■ **Coordinate-based object records**
______

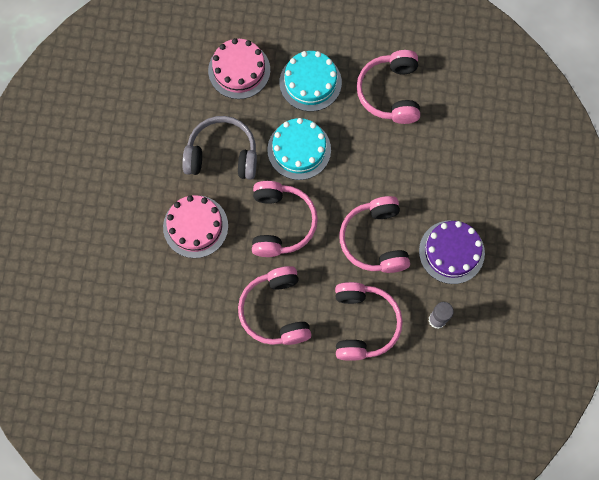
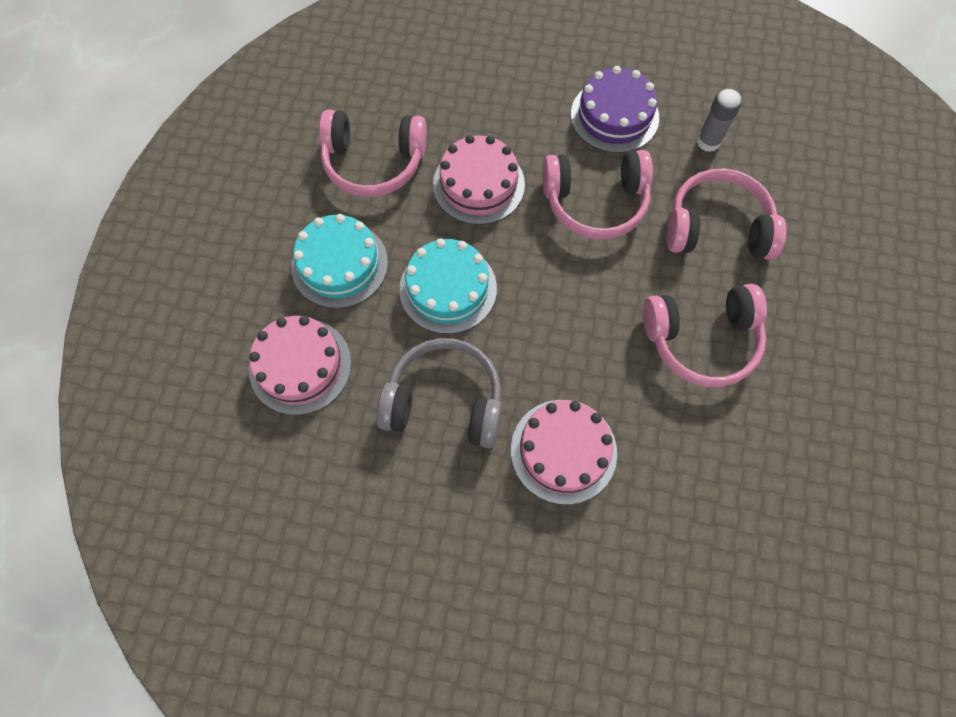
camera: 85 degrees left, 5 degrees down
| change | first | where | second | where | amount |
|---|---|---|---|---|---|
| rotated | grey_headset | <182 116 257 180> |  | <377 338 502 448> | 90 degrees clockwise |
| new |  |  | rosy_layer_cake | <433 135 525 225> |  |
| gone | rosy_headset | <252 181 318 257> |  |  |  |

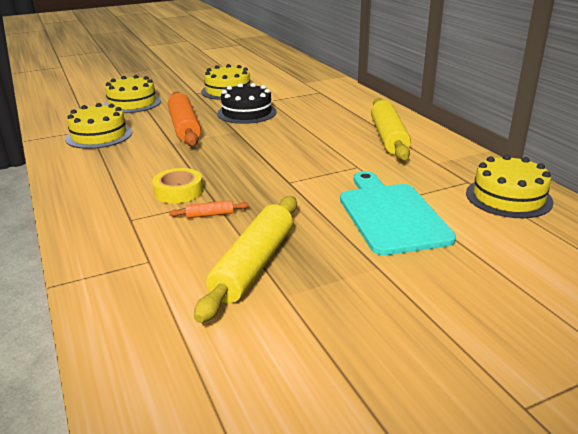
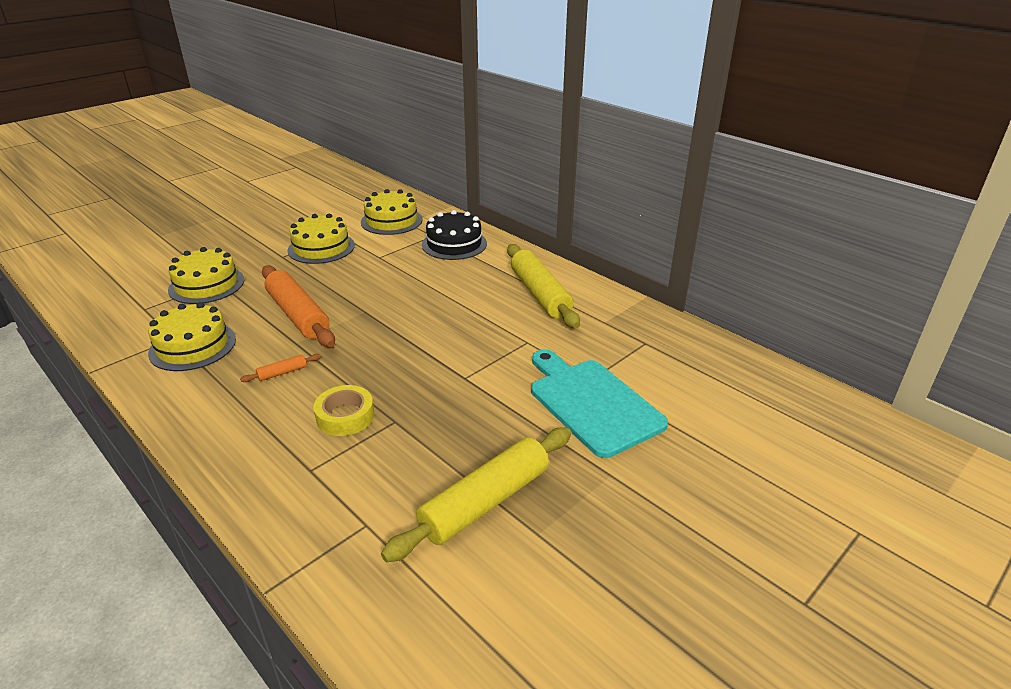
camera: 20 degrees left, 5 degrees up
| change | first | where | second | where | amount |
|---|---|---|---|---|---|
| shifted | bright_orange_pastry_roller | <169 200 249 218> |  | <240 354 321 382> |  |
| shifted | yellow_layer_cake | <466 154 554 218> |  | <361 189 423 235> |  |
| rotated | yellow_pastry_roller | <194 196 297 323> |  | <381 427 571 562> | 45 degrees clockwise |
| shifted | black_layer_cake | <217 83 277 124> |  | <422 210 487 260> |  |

______

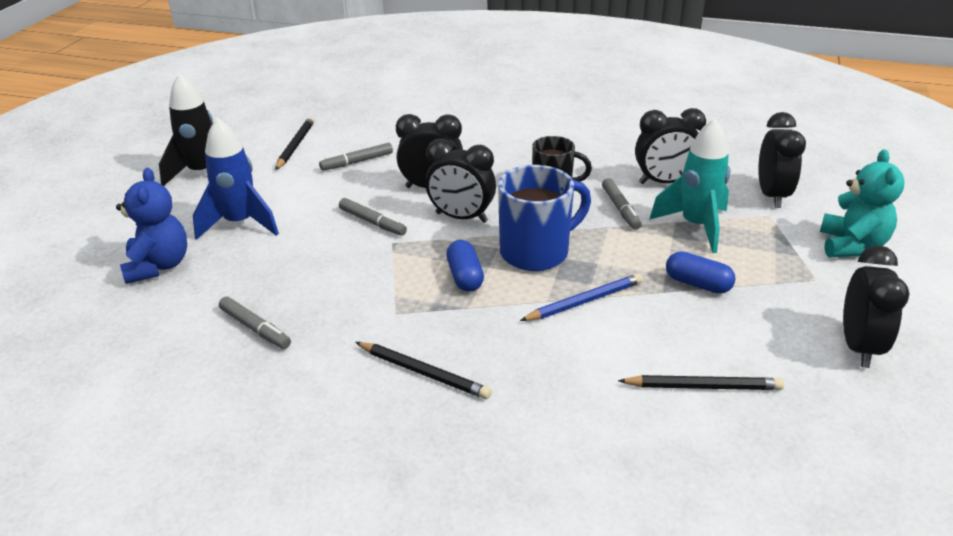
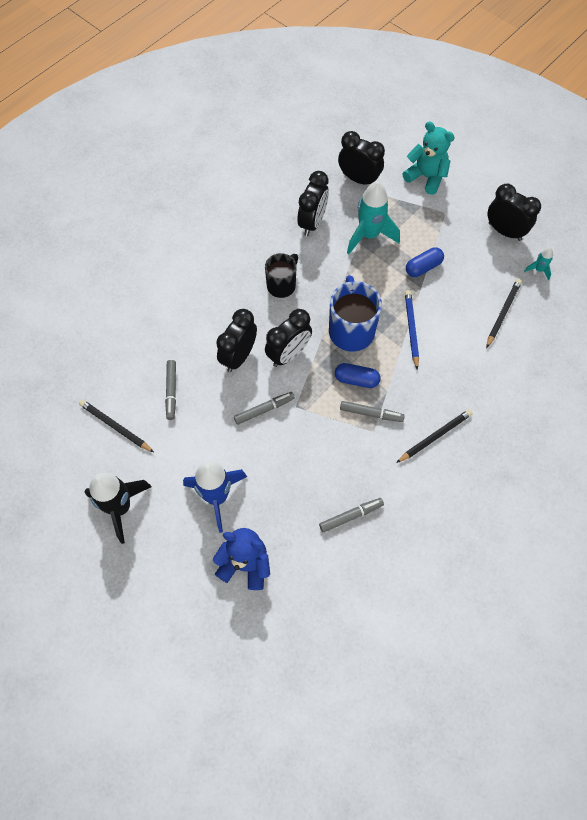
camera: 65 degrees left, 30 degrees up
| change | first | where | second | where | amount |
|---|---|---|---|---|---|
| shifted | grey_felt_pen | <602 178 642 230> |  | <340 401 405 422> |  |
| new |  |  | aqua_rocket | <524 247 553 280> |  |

______

■ **TASK**
Print exactly the lines above that run from the one with "camera: 85 degrees left, 5 degrees down" down to the one with "45 degrees clockwise |", and omit the pictures.

■ **SOLUTION**
camera: 85 degrees left, 5 degrees down
| change | first | where | second | where | amount |
|---|---|---|---|---|---|
| rotated | grey_headset | <182 116 257 180> |  | <377 338 502 448> | 90 degrees clockwise |
| new |  |  | rosy_layer_cake | <433 135 525 225> |  |
| gone | rosy_headset | <252 181 318 257> |  |  |  |

camera: 20 degrees left, 5 degrees up
| change | first | where | second | where | amount |
|---|---|---|---|---|---|
| shifted | bright_orange_pastry_roller | <169 200 249 218> |  | <240 354 321 382> |  |
| shifted | yellow_layer_cake | <466 154 554 218> |  | <361 189 423 235> |  |
| rotated | yellow_pastry_roller | <194 196 297 323> |  | <381 427 571 562> | 45 degrees clockwise |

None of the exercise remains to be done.